--- Input for this task Enclosed Below ---

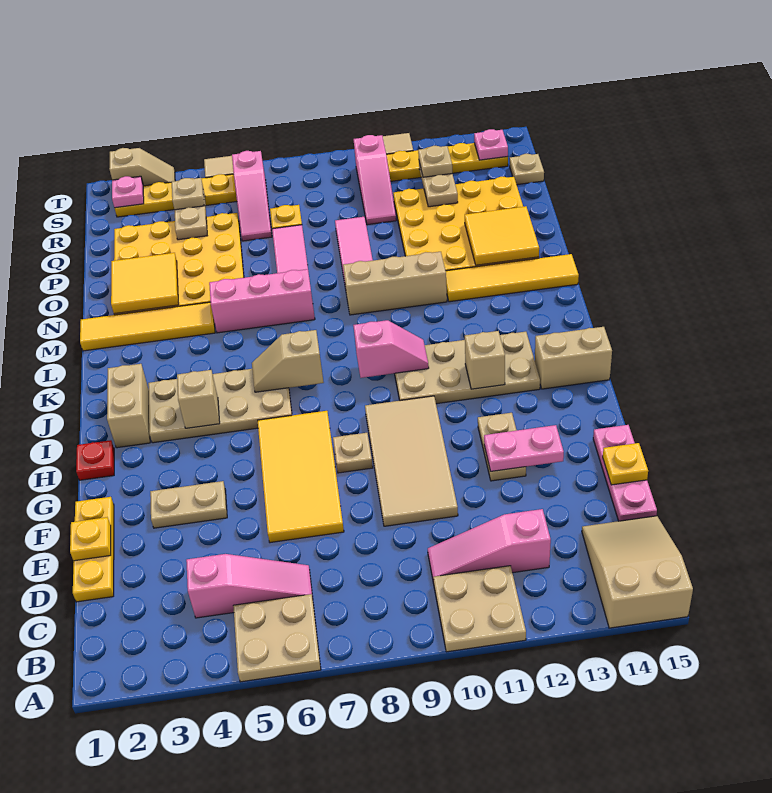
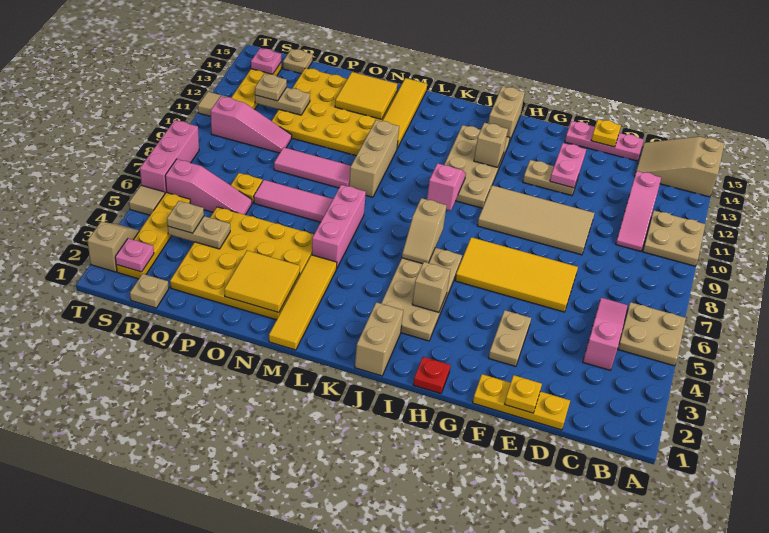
tan plate G8 level 1 -> tan plate R1 level 1
tan brick I2:J2 level 1 -> tan brick J1:J2 level 1
none -> pink brick T6:T8 level 1

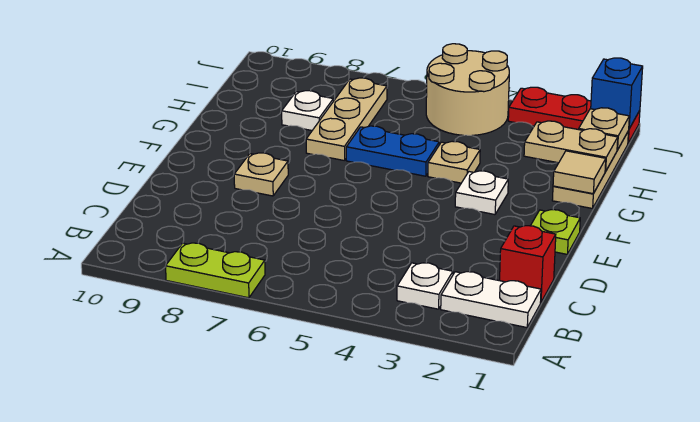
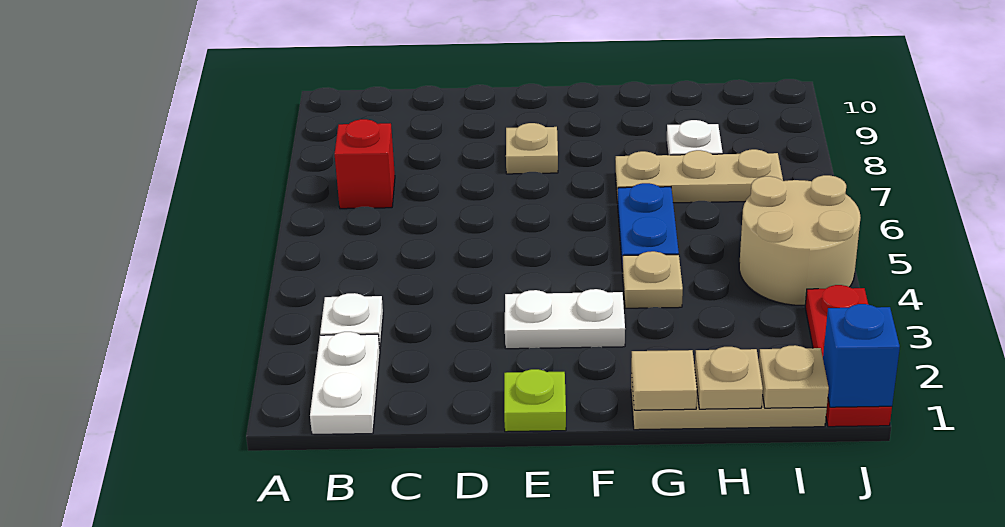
lime plate A7:A8 level 1 -> none
red brick C1 level 1 -> red brick B7 level 1
white plate F3 level 1 -> white plate E3:F3 level 1
tan plate H1:H2 level 2 -> tan plate H1 level 2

--- End of Enclosed Input for this task ---

- _Brief_: Your reply should be the full data above, copied exactly, with no pictures in it.

- _Task response_:
tan plate G8 level 1 -> tan plate R1 level 1
tan brick I2:J2 level 1 -> tan brick J1:J2 level 1
none -> pink brick T6:T8 level 1

lime plate A7:A8 level 1 -> none
red brick C1 level 1 -> red brick B7 level 1
white plate F3 level 1 -> white plate E3:F3 level 1
tan plate H1:H2 level 2 -> tan plate H1 level 2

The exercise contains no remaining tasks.